• _Records provided_:
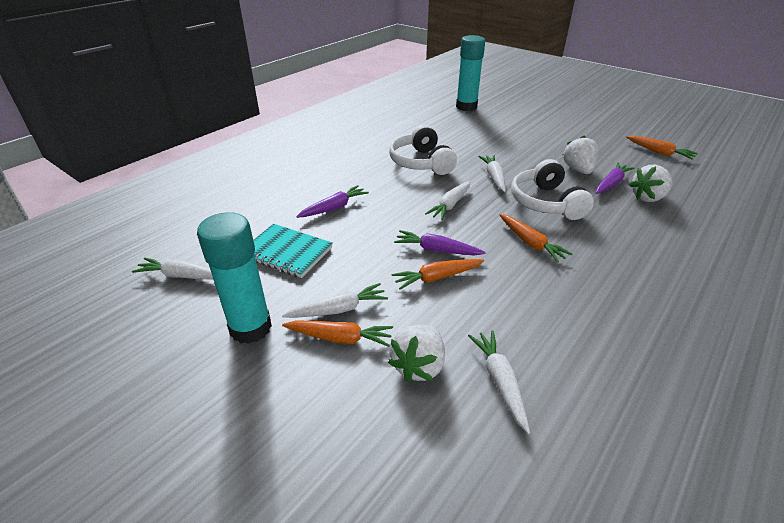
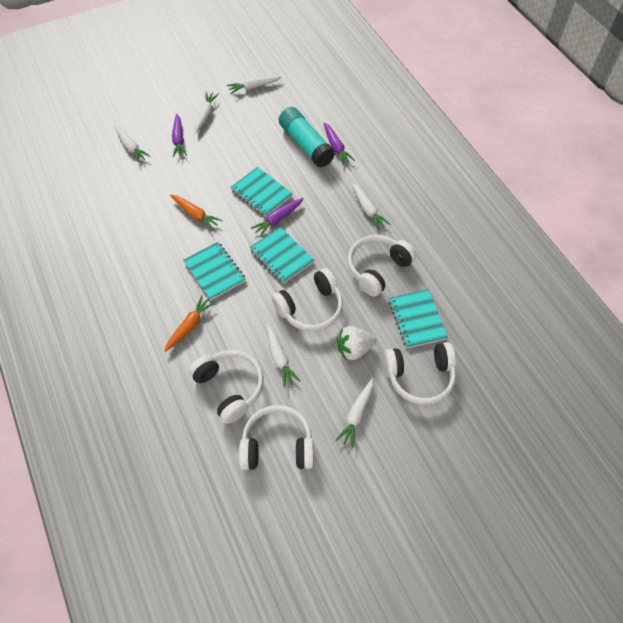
orange carrot: 4 -> 2
turquoise glue stick: 2 -> 1
turquoise notebook: 1 -> 4
white carrot: 5 -> 6
white headphones: 2 -> 5
white strawberry: 3 -> 1

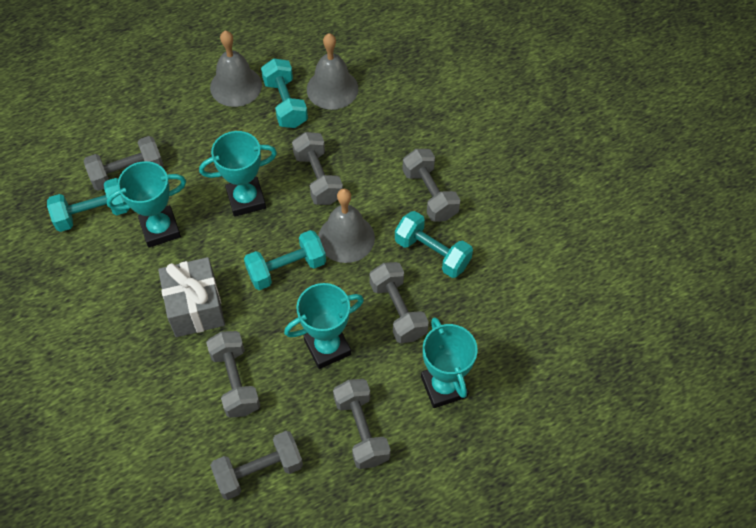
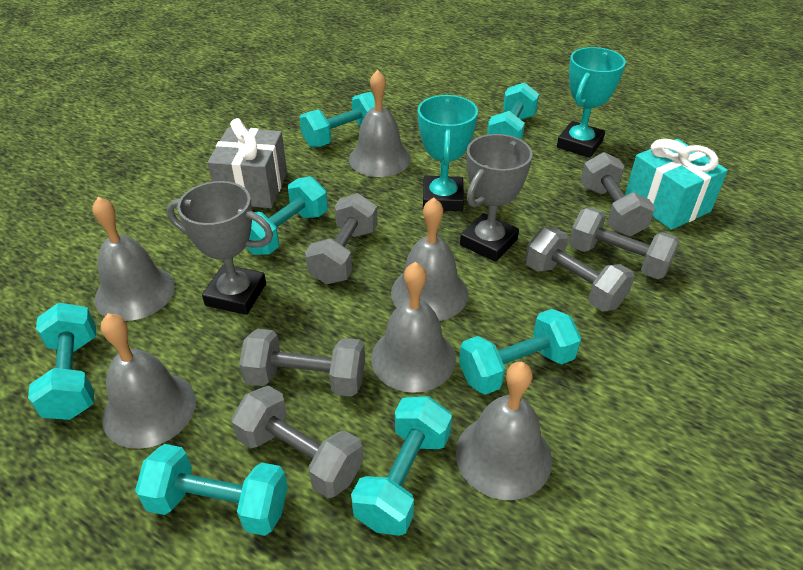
grey bell: 3 -> 6
grey dumbbell: 7 -> 6
grey trophy: 0 -> 2
turquoise dumbbell: 4 -> 7
turquoise gift: 0 -> 1
turquoise trophy: 4 -> 2

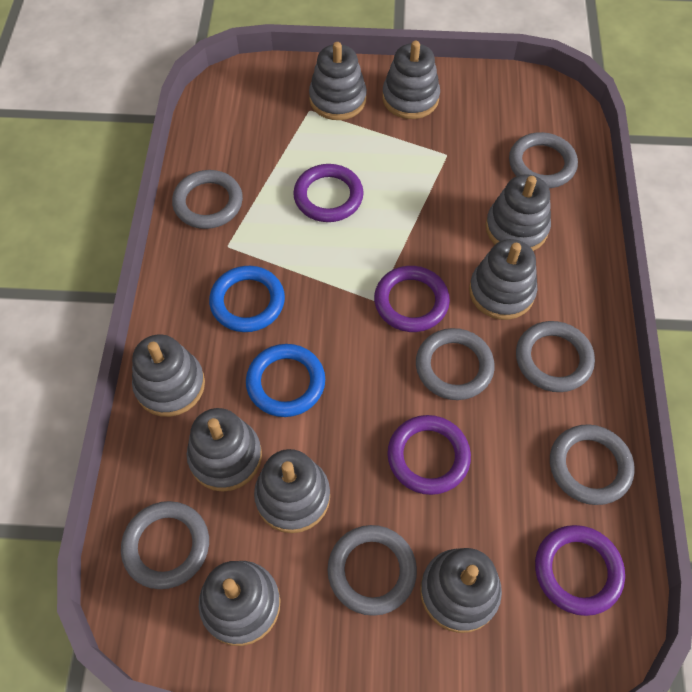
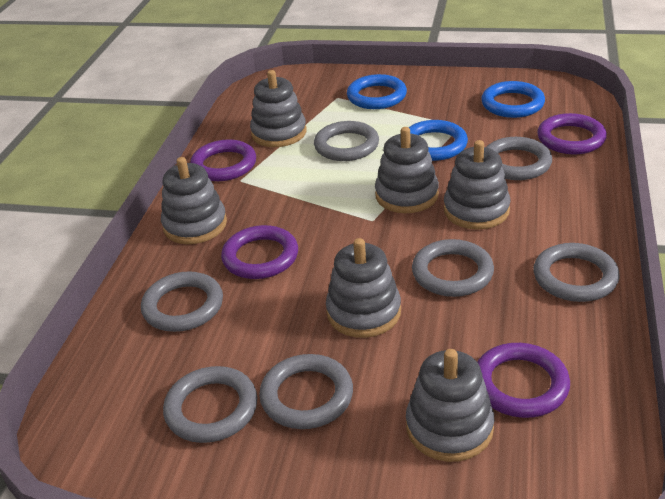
blue ring: 2 -> 3
grey stacking toy: 9 -> 6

• _Task prompt_: From the records above, pull every line that carries the word "white".

• _The completed task_:
white carrot: 5 -> 6
white headphones: 2 -> 5
white strawberry: 3 -> 1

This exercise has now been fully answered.